= What to work on =
For the word "white", search the records and show each line in which it occurs.
[Listed entries — start]
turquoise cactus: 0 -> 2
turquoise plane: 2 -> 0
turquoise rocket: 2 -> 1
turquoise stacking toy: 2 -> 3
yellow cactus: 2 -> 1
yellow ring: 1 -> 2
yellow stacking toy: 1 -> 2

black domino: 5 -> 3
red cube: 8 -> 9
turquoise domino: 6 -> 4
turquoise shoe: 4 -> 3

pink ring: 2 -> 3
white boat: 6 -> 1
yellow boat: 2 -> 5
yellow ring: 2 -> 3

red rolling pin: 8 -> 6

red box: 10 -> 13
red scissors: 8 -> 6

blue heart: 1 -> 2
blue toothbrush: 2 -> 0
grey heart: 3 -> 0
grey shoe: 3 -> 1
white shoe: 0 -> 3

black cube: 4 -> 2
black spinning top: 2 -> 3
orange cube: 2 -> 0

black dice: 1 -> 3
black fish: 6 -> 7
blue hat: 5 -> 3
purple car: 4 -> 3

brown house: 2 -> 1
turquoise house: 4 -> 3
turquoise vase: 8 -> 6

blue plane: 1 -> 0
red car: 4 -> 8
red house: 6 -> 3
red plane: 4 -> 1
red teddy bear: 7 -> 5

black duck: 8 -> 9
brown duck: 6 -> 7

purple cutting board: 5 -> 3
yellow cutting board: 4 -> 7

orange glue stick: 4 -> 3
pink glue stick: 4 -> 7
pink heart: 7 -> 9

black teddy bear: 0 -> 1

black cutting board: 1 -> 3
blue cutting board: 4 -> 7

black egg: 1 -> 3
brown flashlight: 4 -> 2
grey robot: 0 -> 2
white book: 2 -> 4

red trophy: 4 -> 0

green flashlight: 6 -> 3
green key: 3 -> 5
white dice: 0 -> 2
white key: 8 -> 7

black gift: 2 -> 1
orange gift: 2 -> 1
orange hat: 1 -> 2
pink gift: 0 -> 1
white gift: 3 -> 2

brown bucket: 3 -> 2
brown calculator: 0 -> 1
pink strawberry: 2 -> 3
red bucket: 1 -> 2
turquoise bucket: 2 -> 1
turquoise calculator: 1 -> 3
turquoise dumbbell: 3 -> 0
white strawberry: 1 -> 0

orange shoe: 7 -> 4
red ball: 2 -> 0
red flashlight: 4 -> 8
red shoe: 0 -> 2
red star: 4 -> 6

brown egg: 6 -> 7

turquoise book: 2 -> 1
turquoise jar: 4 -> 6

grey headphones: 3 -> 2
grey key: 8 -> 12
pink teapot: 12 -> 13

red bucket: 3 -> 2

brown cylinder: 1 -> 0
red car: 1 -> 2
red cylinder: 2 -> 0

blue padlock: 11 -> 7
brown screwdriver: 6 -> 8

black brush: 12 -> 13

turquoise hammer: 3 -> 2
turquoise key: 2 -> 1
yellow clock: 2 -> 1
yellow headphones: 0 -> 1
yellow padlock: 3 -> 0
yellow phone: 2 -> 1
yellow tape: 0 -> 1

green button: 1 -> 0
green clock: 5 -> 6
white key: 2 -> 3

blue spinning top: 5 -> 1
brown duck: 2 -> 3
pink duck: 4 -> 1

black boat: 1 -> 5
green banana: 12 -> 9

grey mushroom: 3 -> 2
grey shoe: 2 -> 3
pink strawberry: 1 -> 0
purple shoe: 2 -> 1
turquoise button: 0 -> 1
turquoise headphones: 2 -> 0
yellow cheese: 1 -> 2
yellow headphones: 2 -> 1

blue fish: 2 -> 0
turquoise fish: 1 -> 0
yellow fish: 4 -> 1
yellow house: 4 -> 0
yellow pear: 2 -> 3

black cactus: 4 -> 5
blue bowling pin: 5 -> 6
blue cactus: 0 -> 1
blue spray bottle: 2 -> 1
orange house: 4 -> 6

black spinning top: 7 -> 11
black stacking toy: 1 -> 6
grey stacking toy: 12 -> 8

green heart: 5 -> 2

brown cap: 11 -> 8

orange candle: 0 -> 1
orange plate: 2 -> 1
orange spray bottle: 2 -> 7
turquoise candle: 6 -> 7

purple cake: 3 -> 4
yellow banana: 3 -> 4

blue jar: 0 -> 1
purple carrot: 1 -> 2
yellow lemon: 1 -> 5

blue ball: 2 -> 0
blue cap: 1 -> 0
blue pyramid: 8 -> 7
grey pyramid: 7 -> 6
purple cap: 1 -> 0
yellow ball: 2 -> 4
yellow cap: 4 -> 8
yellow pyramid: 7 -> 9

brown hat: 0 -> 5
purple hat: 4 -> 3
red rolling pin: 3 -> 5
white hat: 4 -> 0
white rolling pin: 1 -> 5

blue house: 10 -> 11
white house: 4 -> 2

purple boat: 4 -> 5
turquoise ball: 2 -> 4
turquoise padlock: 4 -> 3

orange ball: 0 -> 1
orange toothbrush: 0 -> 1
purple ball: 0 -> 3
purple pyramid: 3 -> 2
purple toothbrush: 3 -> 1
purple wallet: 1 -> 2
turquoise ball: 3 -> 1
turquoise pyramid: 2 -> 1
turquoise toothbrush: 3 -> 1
[Listed entries — finish]
= Answer box =
white boat: 6 -> 1
white shoe: 0 -> 3
white book: 2 -> 4
white dice: 0 -> 2
white key: 8 -> 7
white gift: 3 -> 2
white strawberry: 1 -> 0
white key: 2 -> 3
white hat: 4 -> 0
white rolling pin: 1 -> 5
white house: 4 -> 2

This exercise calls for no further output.